• **HOW TO COMPLETE THIS TASK**
Extract all lines from the data beneath that include the word "ficha".
━━━━━ DATA TO USE
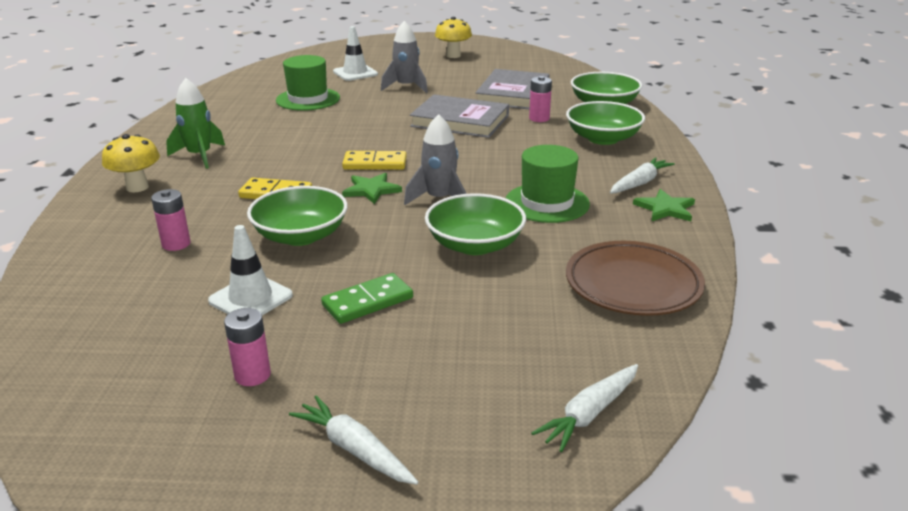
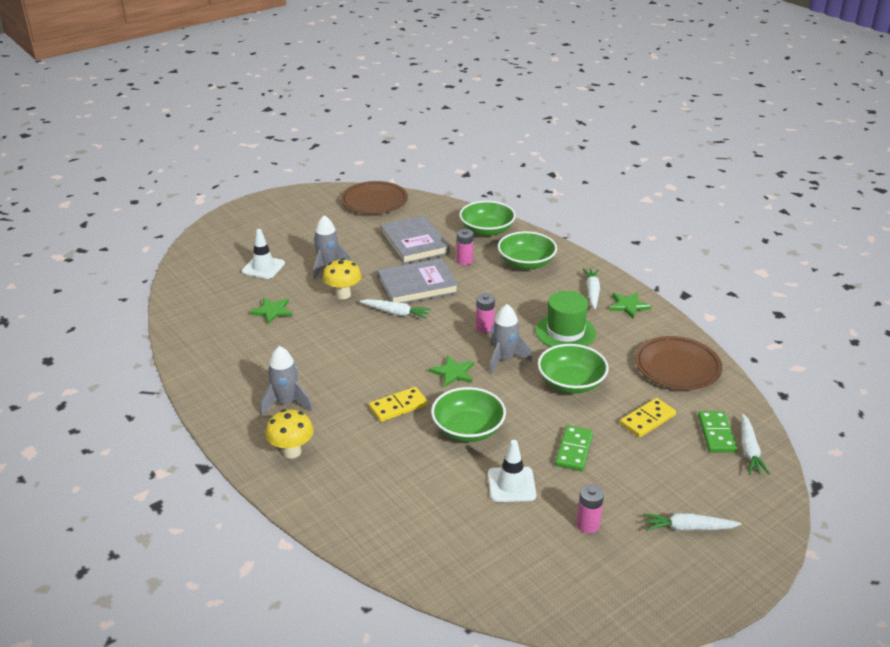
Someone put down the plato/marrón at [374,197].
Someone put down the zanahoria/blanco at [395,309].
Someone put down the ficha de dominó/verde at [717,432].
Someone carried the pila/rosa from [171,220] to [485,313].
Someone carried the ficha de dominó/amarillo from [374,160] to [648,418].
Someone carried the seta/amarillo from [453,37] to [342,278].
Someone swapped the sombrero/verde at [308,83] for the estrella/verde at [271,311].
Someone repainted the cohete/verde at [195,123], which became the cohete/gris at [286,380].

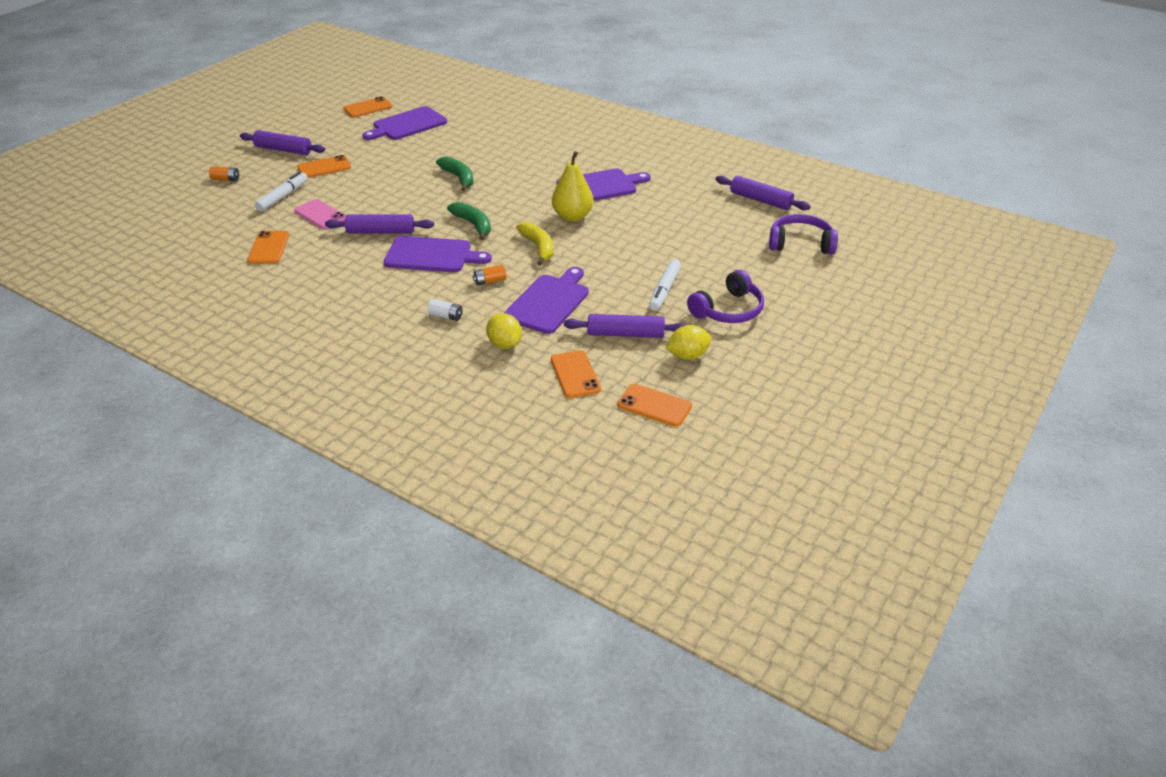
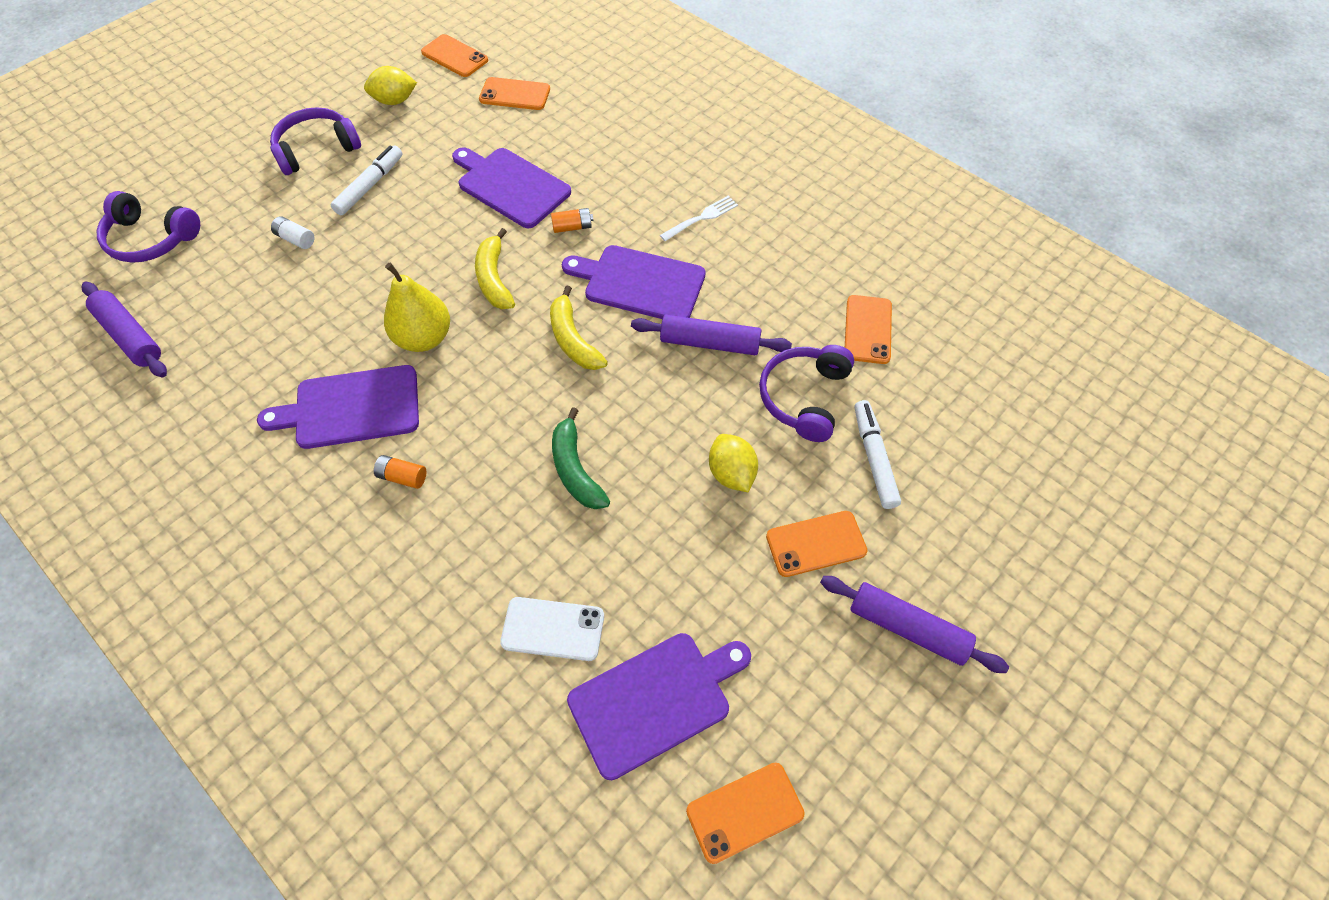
Someone took away the rodillo/morado at [625,326].
Someone put down the móvil/blanco at [552,629].
Someone put down the tenedor/blanco at [699,218].
Someone carried the pila/naranja from [224,173] to [400,472].
Someone carried the pila/blanco from [445,310] to [292,232].
Someone carried the limón/amarillo from [504,331] to [733,463].
Someone swapped the móvil/rosa at [320,214] for the auriculares/morado at [806,393].
Someone repainted the plátano/verde at [469,221], which became the plátano/amarillo at [579,327].
Someone rotated the rotulador/blanco at [281,191] by 135 degrees clockwise.
Someone rotated the tabla de cortar/morado at [546,300] by 90 degrees clockwise.
Someone rotated the móvil/naranja at [576,374] by 75 degrees counterclockwise.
━━━━━━━━━━
• **SOLUTION FOR THIS PROBLEM**
Someone put down the ficha de dominó/verde at [717,432].
Someone carried the ficha de dominó/amarillo from [374,160] to [648,418].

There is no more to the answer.